[Stored entries]
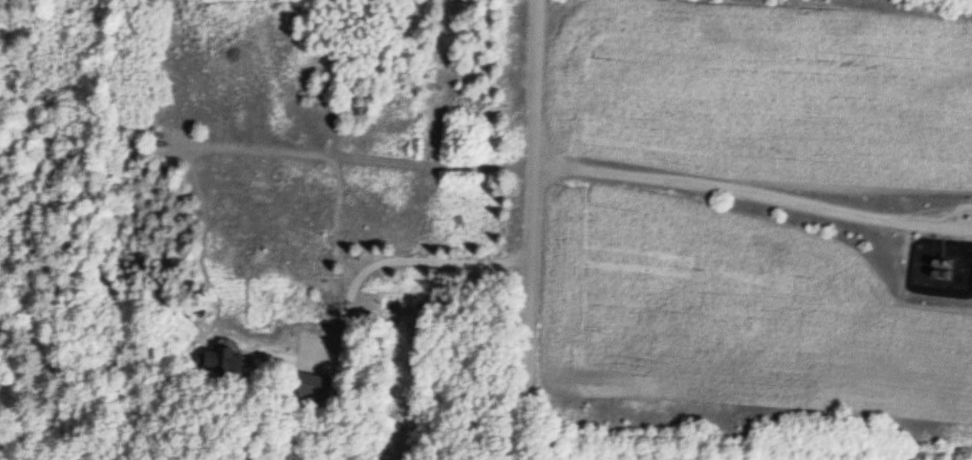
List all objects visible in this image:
road: (750, 193)
road: (528, 230)
building: (312, 386)

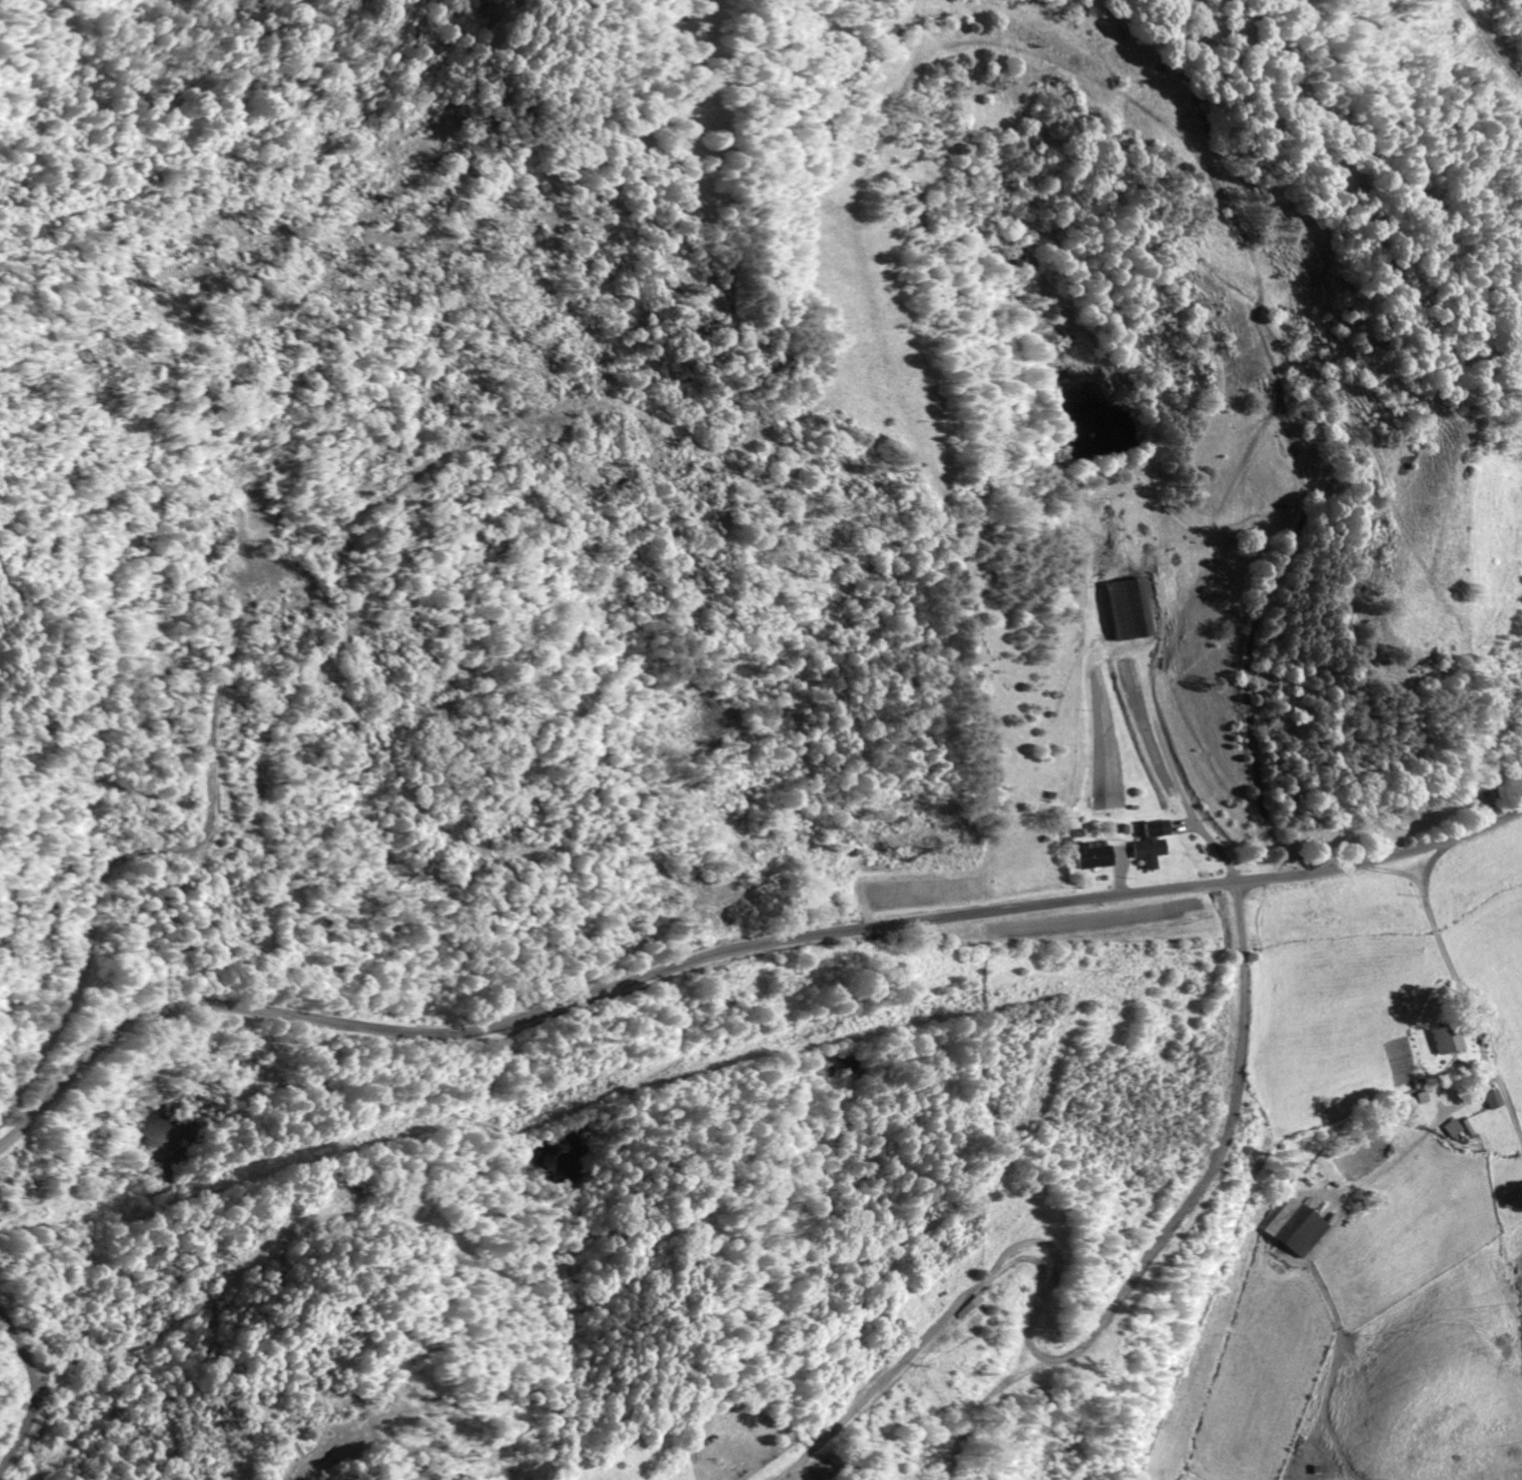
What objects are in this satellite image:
building: (1124, 610)
building: (1150, 847)
building: (1092, 855)
road: (735, 950)
building: (1444, 1038)
road: (1273, 1071)
building: (1491, 1099)
building: (1468, 1126)
building: (1451, 1128)
building: (1298, 1229)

→ **The problem**: Retype all records exactly as shown above, images excluded.

→ **Answer box**:
List all objects visible in this image:
road: (750, 193)
road: (528, 230)
building: (312, 386)

What objects are in this satellite image:
building: (1124, 610)
building: (1150, 847)
building: (1092, 855)
road: (735, 950)
building: (1444, 1038)
road: (1273, 1071)
building: (1491, 1099)
building: (1468, 1126)
building: (1451, 1128)
building: (1298, 1229)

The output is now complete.